• _Set task_: Could you copy out everything from the first of the lines below down to the line containing "Sucre: 06:52 -> 06:53", including both ends, without any changes?

• _Data in this exercise_:
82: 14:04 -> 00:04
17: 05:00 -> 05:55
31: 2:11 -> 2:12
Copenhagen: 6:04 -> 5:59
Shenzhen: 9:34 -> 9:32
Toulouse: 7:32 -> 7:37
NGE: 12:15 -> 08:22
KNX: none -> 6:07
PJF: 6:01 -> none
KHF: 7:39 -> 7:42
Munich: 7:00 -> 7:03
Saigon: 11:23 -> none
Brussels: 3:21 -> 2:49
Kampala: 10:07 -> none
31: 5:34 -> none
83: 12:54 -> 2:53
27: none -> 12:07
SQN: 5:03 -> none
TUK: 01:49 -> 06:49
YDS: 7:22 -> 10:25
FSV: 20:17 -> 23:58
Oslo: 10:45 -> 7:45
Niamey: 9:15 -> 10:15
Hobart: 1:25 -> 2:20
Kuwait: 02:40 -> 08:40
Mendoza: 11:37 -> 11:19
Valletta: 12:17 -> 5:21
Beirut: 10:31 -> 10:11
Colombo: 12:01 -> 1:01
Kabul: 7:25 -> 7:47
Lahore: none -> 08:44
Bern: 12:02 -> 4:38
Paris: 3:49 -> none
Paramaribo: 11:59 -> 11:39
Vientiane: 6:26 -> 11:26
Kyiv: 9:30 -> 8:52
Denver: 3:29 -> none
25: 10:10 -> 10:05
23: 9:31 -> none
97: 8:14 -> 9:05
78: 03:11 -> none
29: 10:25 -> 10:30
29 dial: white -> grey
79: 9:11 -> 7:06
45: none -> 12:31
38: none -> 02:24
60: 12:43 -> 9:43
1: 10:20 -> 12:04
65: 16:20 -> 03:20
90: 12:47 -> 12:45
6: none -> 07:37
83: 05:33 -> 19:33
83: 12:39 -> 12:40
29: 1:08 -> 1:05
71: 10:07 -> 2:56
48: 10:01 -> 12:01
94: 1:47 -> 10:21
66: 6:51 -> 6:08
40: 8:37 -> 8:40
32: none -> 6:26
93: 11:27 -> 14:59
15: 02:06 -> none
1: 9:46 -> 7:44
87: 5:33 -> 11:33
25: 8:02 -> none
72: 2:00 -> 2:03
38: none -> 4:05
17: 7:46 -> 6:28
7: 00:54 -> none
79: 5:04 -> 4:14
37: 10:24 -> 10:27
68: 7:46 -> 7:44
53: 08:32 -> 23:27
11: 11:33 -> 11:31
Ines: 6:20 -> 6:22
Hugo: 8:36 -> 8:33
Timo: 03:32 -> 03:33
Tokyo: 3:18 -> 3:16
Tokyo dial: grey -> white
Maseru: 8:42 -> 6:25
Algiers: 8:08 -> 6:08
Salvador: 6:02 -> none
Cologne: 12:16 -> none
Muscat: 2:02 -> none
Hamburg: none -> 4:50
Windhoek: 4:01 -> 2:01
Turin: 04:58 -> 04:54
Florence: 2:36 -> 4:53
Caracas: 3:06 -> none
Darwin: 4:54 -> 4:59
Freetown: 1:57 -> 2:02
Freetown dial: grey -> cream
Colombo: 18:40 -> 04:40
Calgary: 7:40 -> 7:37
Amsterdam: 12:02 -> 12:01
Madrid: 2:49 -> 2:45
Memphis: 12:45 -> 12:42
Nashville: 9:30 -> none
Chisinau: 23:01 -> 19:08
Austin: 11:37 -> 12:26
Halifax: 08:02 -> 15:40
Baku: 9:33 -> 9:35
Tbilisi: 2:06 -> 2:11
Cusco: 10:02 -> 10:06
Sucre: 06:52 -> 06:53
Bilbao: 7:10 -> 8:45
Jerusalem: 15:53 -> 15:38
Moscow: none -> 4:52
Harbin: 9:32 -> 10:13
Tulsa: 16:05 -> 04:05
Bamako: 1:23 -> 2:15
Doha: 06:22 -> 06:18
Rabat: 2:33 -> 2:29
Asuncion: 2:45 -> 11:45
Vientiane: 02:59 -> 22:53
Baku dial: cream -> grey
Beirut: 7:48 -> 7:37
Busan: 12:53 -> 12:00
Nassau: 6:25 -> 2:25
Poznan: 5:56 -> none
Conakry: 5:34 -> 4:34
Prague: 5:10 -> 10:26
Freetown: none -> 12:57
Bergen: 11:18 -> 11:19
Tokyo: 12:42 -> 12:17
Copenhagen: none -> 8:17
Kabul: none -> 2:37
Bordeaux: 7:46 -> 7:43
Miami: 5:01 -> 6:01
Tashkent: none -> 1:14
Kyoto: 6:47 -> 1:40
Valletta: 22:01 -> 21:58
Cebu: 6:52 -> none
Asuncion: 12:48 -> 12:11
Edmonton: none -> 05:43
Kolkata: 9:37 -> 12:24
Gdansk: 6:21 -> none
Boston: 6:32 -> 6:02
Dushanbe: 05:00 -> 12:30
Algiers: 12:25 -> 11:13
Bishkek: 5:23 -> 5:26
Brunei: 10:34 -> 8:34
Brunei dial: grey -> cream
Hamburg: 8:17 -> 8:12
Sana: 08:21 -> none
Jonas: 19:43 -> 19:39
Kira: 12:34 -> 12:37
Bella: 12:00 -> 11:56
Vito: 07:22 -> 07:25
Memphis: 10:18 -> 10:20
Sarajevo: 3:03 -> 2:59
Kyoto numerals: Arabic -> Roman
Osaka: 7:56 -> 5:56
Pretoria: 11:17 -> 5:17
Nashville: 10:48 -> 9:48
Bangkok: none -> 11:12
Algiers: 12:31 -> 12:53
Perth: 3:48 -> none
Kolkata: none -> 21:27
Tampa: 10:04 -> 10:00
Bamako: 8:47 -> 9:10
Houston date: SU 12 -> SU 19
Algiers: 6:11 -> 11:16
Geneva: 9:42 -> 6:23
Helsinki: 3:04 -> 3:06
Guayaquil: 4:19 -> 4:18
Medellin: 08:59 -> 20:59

• _Response_:
82: 14:04 -> 00:04
17: 05:00 -> 05:55
31: 2:11 -> 2:12
Copenhagen: 6:04 -> 5:59
Shenzhen: 9:34 -> 9:32
Toulouse: 7:32 -> 7:37
NGE: 12:15 -> 08:22
KNX: none -> 6:07
PJF: 6:01 -> none
KHF: 7:39 -> 7:42
Munich: 7:00 -> 7:03
Saigon: 11:23 -> none
Brussels: 3:21 -> 2:49
Kampala: 10:07 -> none
31: 5:34 -> none
83: 12:54 -> 2:53
27: none -> 12:07
SQN: 5:03 -> none
TUK: 01:49 -> 06:49
YDS: 7:22 -> 10:25
FSV: 20:17 -> 23:58
Oslo: 10:45 -> 7:45
Niamey: 9:15 -> 10:15
Hobart: 1:25 -> 2:20
Kuwait: 02:40 -> 08:40
Mendoza: 11:37 -> 11:19
Valletta: 12:17 -> 5:21
Beirut: 10:31 -> 10:11
Colombo: 12:01 -> 1:01
Kabul: 7:25 -> 7:47
Lahore: none -> 08:44
Bern: 12:02 -> 4:38
Paris: 3:49 -> none
Paramaribo: 11:59 -> 11:39
Vientiane: 6:26 -> 11:26
Kyiv: 9:30 -> 8:52
Denver: 3:29 -> none
25: 10:10 -> 10:05
23: 9:31 -> none
97: 8:14 -> 9:05
78: 03:11 -> none
29: 10:25 -> 10:30
29 dial: white -> grey
79: 9:11 -> 7:06
45: none -> 12:31
38: none -> 02:24
60: 12:43 -> 9:43
1: 10:20 -> 12:04
65: 16:20 -> 03:20
90: 12:47 -> 12:45
6: none -> 07:37
83: 05:33 -> 19:33
83: 12:39 -> 12:40
29: 1:08 -> 1:05
71: 10:07 -> 2:56
48: 10:01 -> 12:01
94: 1:47 -> 10:21
66: 6:51 -> 6:08
40: 8:37 -> 8:40
32: none -> 6:26
93: 11:27 -> 14:59
15: 02:06 -> none
1: 9:46 -> 7:44
87: 5:33 -> 11:33
25: 8:02 -> none
72: 2:00 -> 2:03
38: none -> 4:05
17: 7:46 -> 6:28
7: 00:54 -> none
79: 5:04 -> 4:14
37: 10:24 -> 10:27
68: 7:46 -> 7:44
53: 08:32 -> 23:27
11: 11:33 -> 11:31
Ines: 6:20 -> 6:22
Hugo: 8:36 -> 8:33
Timo: 03:32 -> 03:33
Tokyo: 3:18 -> 3:16
Tokyo dial: grey -> white
Maseru: 8:42 -> 6:25
Algiers: 8:08 -> 6:08
Salvador: 6:02 -> none
Cologne: 12:16 -> none
Muscat: 2:02 -> none
Hamburg: none -> 4:50
Windhoek: 4:01 -> 2:01
Turin: 04:58 -> 04:54
Florence: 2:36 -> 4:53
Caracas: 3:06 -> none
Darwin: 4:54 -> 4:59
Freetown: 1:57 -> 2:02
Freetown dial: grey -> cream
Colombo: 18:40 -> 04:40
Calgary: 7:40 -> 7:37
Amsterdam: 12:02 -> 12:01
Madrid: 2:49 -> 2:45
Memphis: 12:45 -> 12:42
Nashville: 9:30 -> none
Chisinau: 23:01 -> 19:08
Austin: 11:37 -> 12:26
Halifax: 08:02 -> 15:40
Baku: 9:33 -> 9:35
Tbilisi: 2:06 -> 2:11
Cusco: 10:02 -> 10:06
Sucre: 06:52 -> 06:53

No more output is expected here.